■ SHORT EXERCISE: Revise the lines below by substituting "unset" for "none" and leaving everything else unchanged. Omit the pictures from your answer.

■ ■ ■ ■

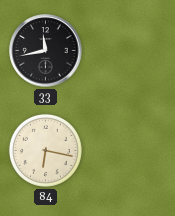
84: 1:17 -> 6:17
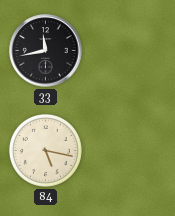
84: 6:17 -> 5:17
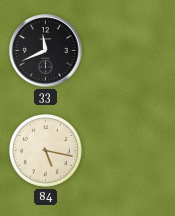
33: 11:43 -> 11:41
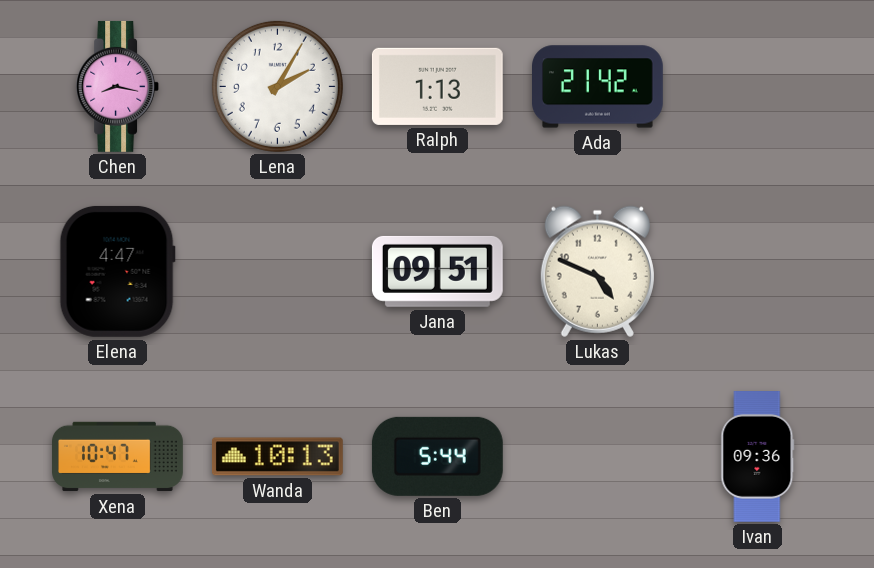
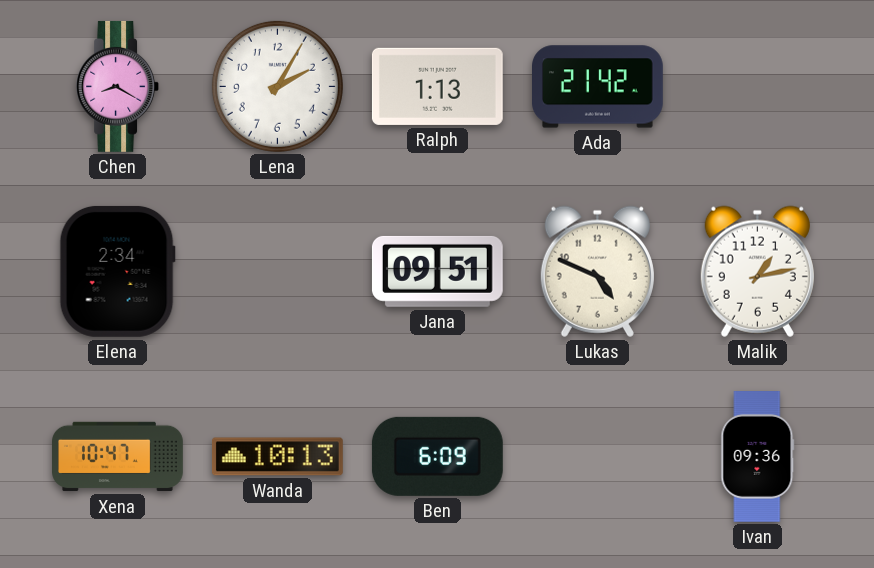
Chen: 8:17 -> 8:20
Elena: 4:47 -> 2:34
Malik: none -> 1:13
Ben: 5:44 -> 6:09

■ ■ ■ ■

■ WRITTEN SOLUTION:
84: 1:17 -> 6:17
84: 6:17 -> 5:17
33: 11:43 -> 11:41
Chen: 8:17 -> 8:20
Elena: 4:47 -> 2:34
Malik: unset -> 1:13
Ben: 5:44 -> 6:09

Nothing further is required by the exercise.